**Stored records:**
# # # # # # #

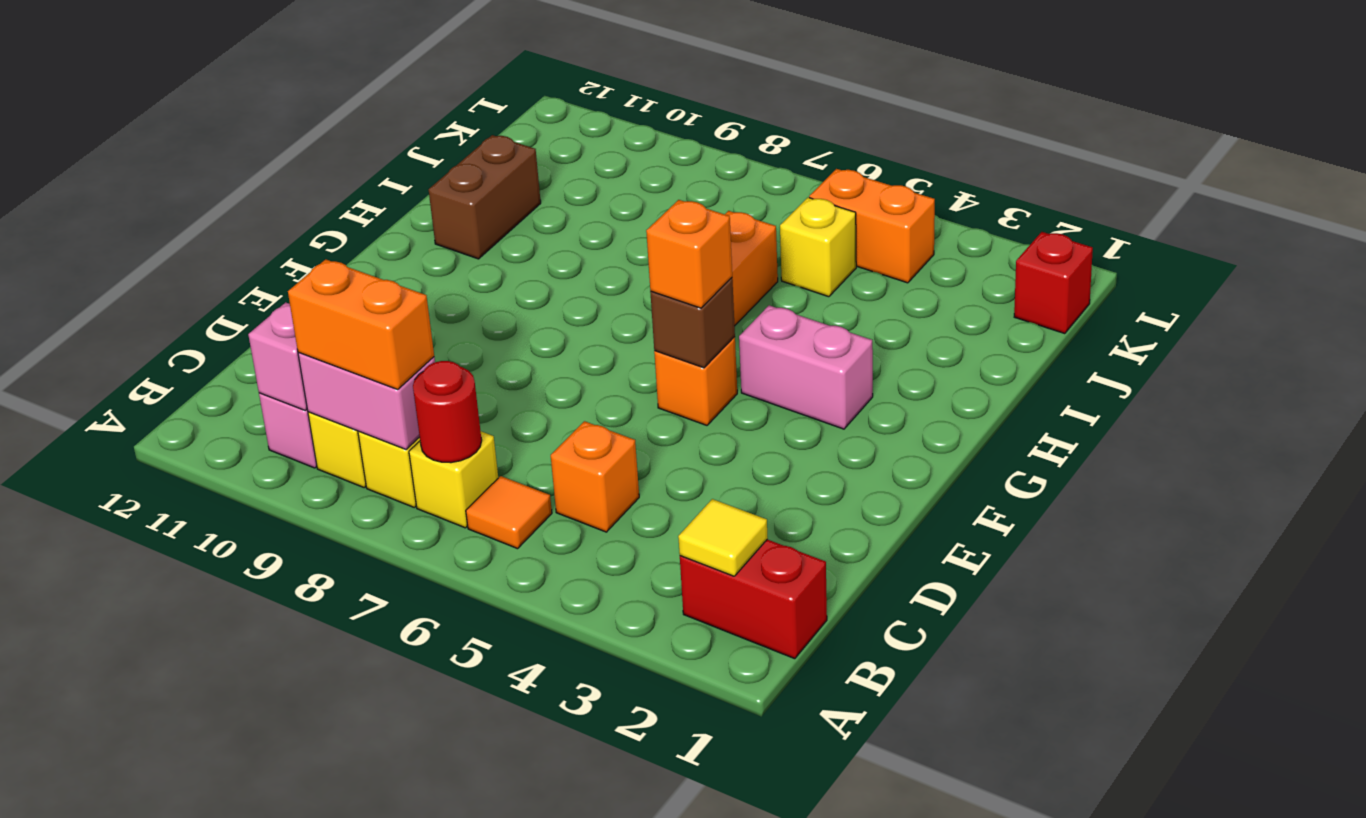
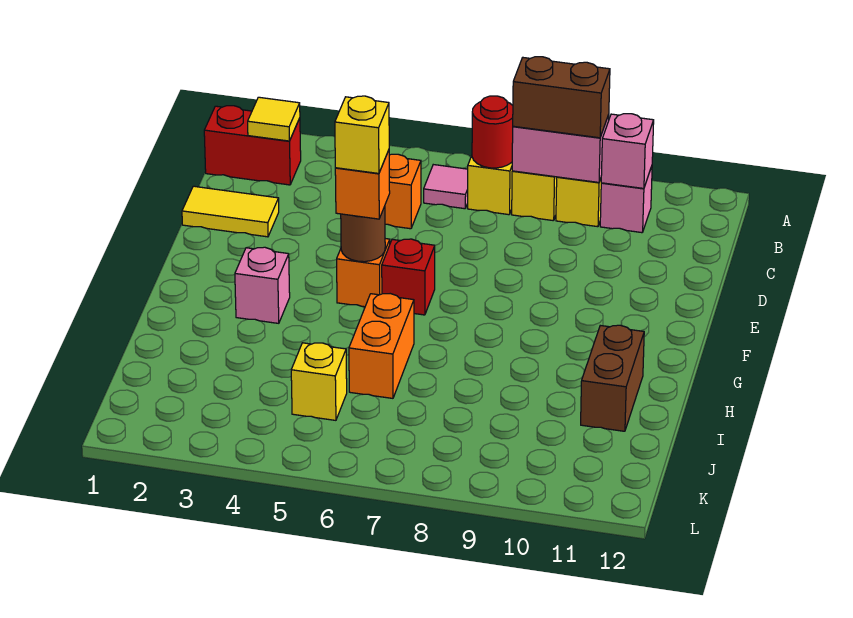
orange tile B6 level 1 -> pink tile B6 level 1
orange brick B8:B9 level 3 -> brown brick B8:B9 level 3
none -> yellow tile D1:D2 level 1
brown brick F5 level 2 -> brown round brick F5 level 2
none -> yellow brick F5 level 4
pink brick G3:G4 level 1 -> pink brick G3 level 1
red brick K1 level 1 -> red brick F6 level 1
orange brick K4:K5 level 1 -> none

# # # # # # #

A complete answer gives every line of the records holding "brown".

**SOLUTION FOR THIS EXERCISE:**
orange brick B8:B9 level 3 -> brown brick B8:B9 level 3
brown brick F5 level 2 -> brown round brick F5 level 2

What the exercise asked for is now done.